Work request: Could the lines from the one containing "[397,122,459,179]" through the end of the material below be returned exactly, with nothing else?

[Start of Attachment]

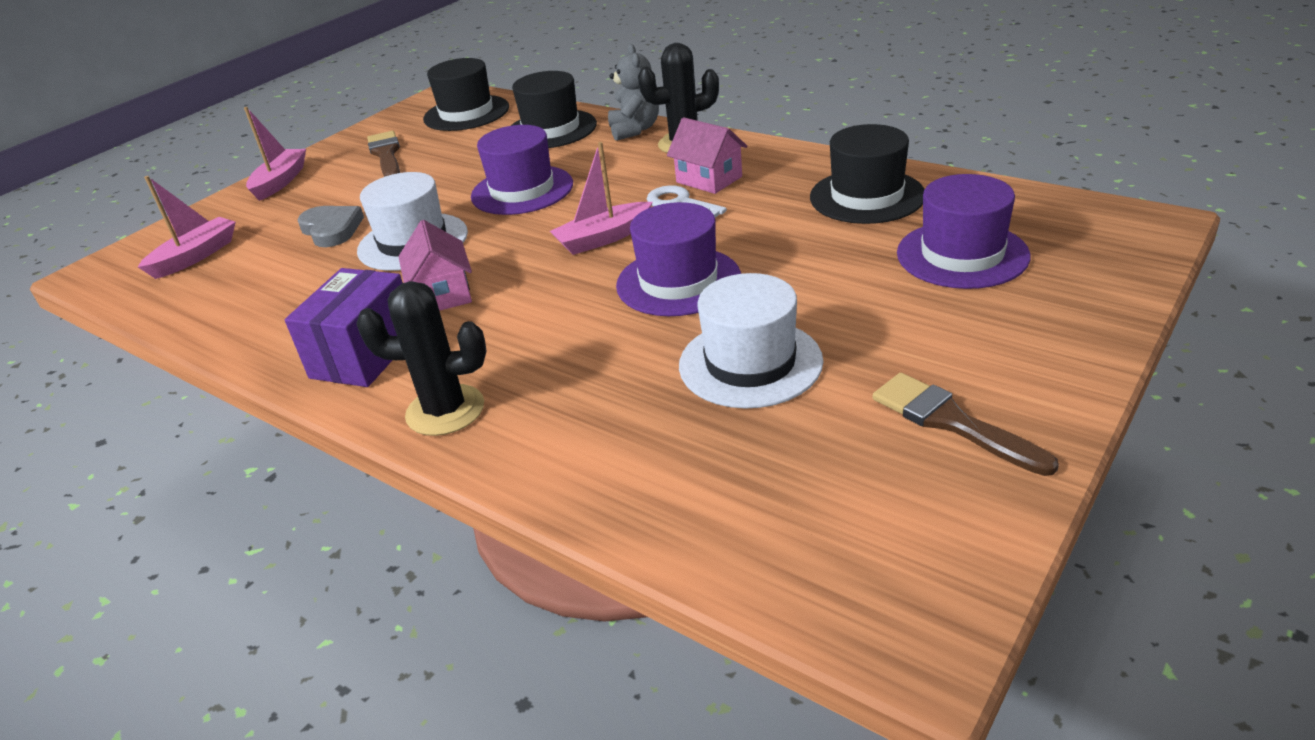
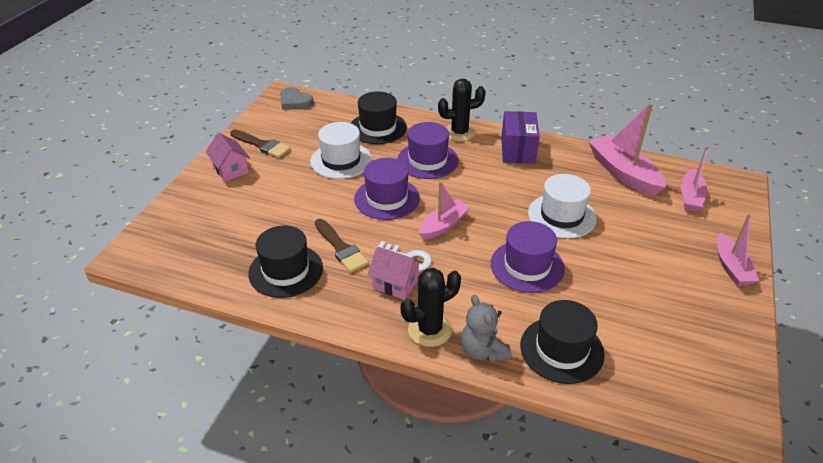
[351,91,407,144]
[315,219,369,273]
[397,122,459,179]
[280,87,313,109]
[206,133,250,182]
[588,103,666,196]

[End of Attachment]

Expected output:
[397,122,459,179]
[280,87,313,109]
[206,133,250,182]
[588,103,666,196]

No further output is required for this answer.